- The records
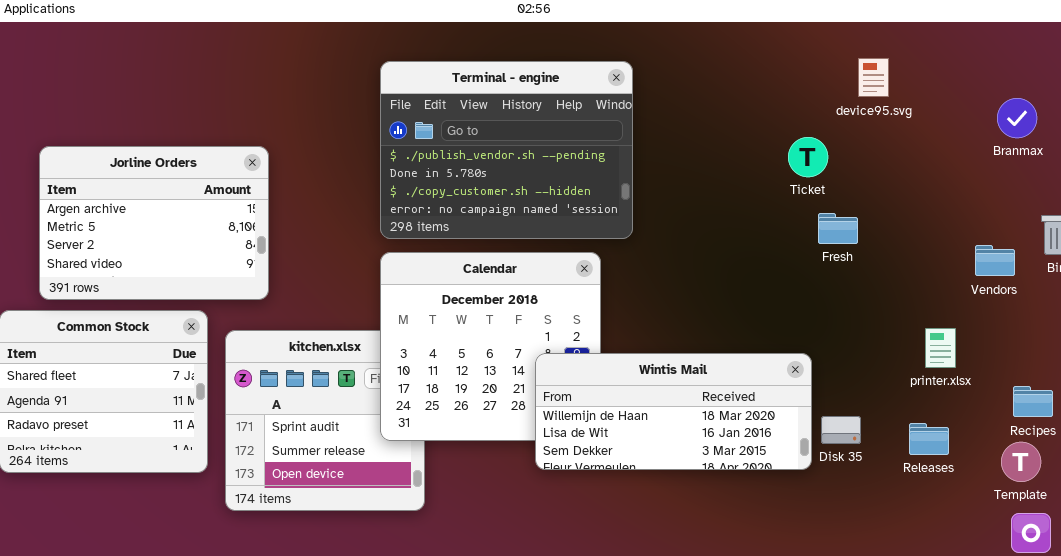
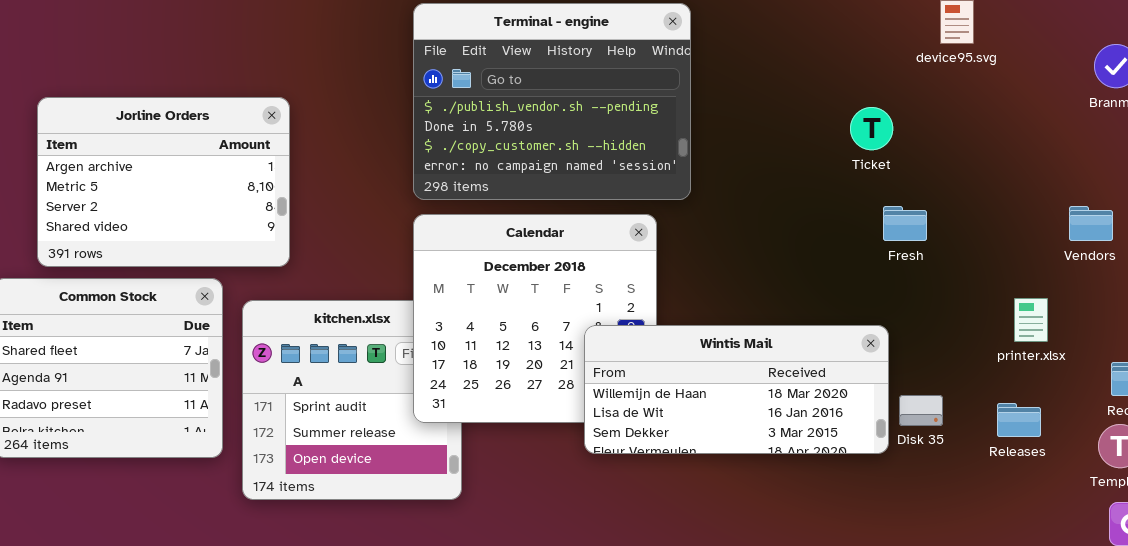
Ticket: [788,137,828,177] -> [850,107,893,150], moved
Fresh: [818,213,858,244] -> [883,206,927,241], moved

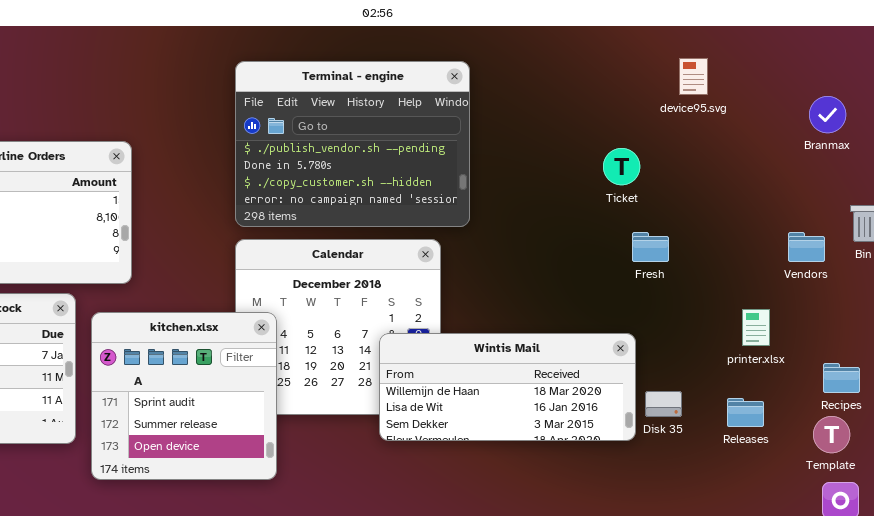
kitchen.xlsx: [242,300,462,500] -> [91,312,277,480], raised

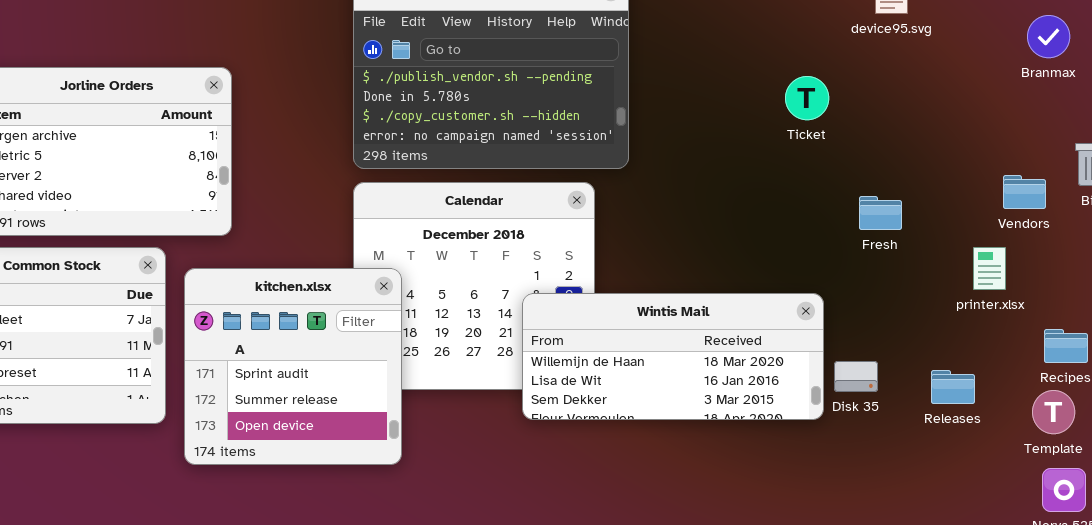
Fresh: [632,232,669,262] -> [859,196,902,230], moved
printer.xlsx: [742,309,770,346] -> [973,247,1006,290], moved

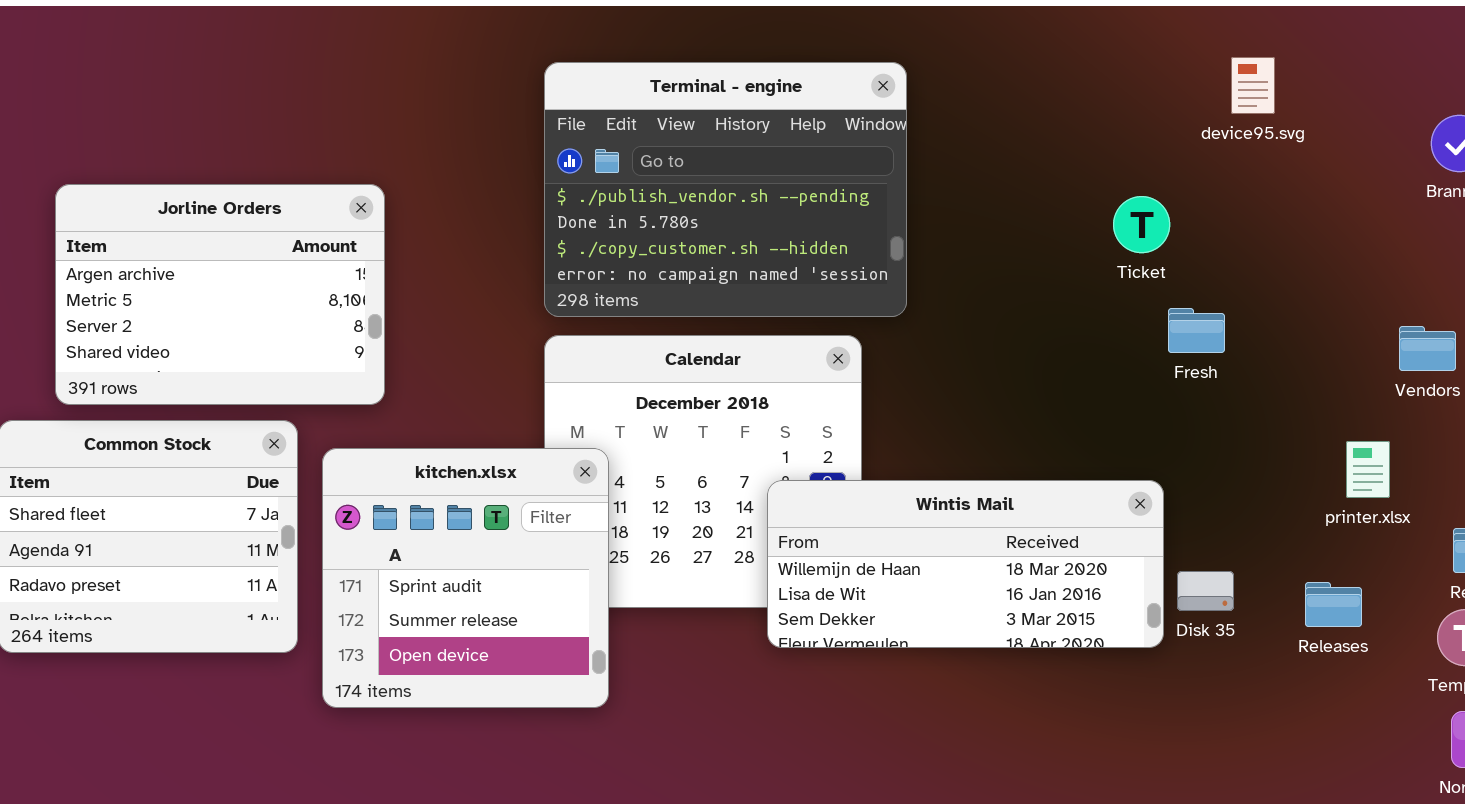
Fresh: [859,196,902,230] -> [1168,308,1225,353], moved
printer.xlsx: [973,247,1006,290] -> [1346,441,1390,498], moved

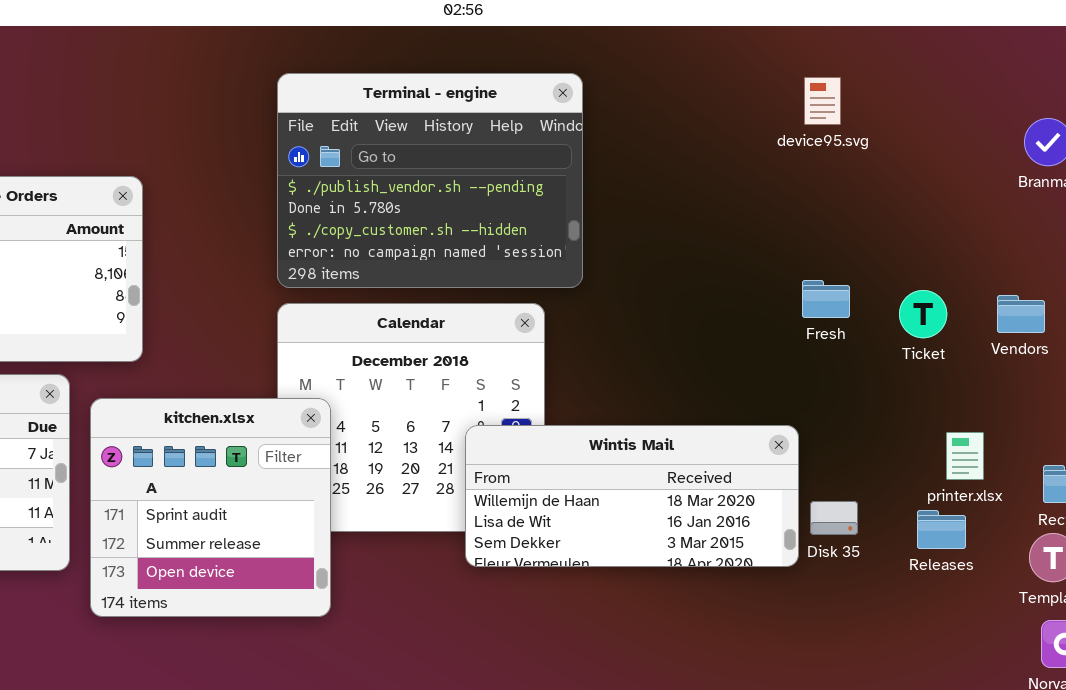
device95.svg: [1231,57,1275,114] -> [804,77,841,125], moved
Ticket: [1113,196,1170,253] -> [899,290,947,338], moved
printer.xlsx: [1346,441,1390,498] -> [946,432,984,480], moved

- Task to carry out
Make a word-for-word copy of the records above, excluding all pictures.

- Answer
Ticket: [788,137,828,177] -> [850,107,893,150], moved
Fresh: [818,213,858,244] -> [883,206,927,241], moved

kitchen.xlsx: [242,300,462,500] -> [91,312,277,480], raised

Fresh: [632,232,669,262] -> [859,196,902,230], moved
printer.xlsx: [742,309,770,346] -> [973,247,1006,290], moved

Fresh: [859,196,902,230] -> [1168,308,1225,353], moved
printer.xlsx: [973,247,1006,290] -> [1346,441,1390,498], moved

device95.svg: [1231,57,1275,114] -> [804,77,841,125], moved
Ticket: [1113,196,1170,253] -> [899,290,947,338], moved
printer.xlsx: [1346,441,1390,498] -> [946,432,984,480], moved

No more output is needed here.